▶ GIVEN RECORDS:
>>>>>

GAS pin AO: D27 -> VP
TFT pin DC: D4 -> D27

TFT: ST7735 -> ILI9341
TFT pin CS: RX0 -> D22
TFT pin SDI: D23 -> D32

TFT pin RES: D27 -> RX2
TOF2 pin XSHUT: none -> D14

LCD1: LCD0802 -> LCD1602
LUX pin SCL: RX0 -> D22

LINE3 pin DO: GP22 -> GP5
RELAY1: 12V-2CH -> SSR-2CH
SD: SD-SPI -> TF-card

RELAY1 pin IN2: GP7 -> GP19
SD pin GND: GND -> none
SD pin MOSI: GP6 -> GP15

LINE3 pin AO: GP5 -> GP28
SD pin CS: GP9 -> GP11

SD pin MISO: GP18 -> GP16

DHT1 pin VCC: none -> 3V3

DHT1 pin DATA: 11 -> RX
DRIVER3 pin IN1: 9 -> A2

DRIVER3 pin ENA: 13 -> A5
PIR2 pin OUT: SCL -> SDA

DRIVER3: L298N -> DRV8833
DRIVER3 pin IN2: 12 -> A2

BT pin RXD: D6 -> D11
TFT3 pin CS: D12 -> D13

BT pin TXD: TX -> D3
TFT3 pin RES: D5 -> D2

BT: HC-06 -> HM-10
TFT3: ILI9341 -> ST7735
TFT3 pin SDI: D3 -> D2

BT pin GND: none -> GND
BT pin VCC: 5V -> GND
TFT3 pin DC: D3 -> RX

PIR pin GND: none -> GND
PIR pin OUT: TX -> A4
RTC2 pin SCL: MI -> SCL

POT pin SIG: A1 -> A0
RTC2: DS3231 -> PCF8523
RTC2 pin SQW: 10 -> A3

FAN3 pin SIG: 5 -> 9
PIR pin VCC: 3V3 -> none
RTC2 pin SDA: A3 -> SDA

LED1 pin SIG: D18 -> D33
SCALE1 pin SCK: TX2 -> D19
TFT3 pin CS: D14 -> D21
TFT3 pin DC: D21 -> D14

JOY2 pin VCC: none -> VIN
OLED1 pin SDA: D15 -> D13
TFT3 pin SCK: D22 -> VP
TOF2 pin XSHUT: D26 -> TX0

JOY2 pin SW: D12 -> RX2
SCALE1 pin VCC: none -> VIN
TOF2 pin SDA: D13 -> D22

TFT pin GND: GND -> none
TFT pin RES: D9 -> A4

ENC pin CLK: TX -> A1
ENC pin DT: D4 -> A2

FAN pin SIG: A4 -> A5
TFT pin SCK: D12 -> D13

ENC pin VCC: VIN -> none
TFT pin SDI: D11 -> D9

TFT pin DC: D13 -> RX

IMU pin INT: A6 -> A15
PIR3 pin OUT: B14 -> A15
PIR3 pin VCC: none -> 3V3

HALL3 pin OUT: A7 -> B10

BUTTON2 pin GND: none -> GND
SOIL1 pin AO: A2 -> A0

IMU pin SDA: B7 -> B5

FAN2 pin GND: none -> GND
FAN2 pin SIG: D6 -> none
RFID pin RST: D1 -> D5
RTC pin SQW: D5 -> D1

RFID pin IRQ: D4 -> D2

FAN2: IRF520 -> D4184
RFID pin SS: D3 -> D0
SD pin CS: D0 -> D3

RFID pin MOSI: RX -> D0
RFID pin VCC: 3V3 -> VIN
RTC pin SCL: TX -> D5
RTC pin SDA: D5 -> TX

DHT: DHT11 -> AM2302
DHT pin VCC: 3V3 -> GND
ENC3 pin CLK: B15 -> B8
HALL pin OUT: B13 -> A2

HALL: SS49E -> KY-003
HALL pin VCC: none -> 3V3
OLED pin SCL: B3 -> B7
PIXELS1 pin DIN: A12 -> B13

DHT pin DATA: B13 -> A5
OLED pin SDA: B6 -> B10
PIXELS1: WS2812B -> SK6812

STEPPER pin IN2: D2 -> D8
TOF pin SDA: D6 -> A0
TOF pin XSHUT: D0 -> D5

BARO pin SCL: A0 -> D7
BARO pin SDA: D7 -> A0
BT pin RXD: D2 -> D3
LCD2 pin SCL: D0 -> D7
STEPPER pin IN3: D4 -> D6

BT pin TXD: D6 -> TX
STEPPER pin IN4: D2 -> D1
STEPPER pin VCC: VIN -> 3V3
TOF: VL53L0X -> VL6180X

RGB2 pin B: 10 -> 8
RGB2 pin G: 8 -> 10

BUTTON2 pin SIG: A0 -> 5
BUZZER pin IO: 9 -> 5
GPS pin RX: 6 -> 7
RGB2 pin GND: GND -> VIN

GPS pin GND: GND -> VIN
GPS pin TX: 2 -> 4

<<<<<

I'd like an exact copy of the lines above, from the very first one through the line that contains "RELAY1: 12V-2CH -> SSR-2CH", with nothing else added.

▶ RESPONSE TO THE EXERCISE:
GAS pin AO: D27 -> VP
TFT pin DC: D4 -> D27

TFT: ST7735 -> ILI9341
TFT pin CS: RX0 -> D22
TFT pin SDI: D23 -> D32

TFT pin RES: D27 -> RX2
TOF2 pin XSHUT: none -> D14

LCD1: LCD0802 -> LCD1602
LUX pin SCL: RX0 -> D22

LINE3 pin DO: GP22 -> GP5
RELAY1: 12V-2CH -> SSR-2CH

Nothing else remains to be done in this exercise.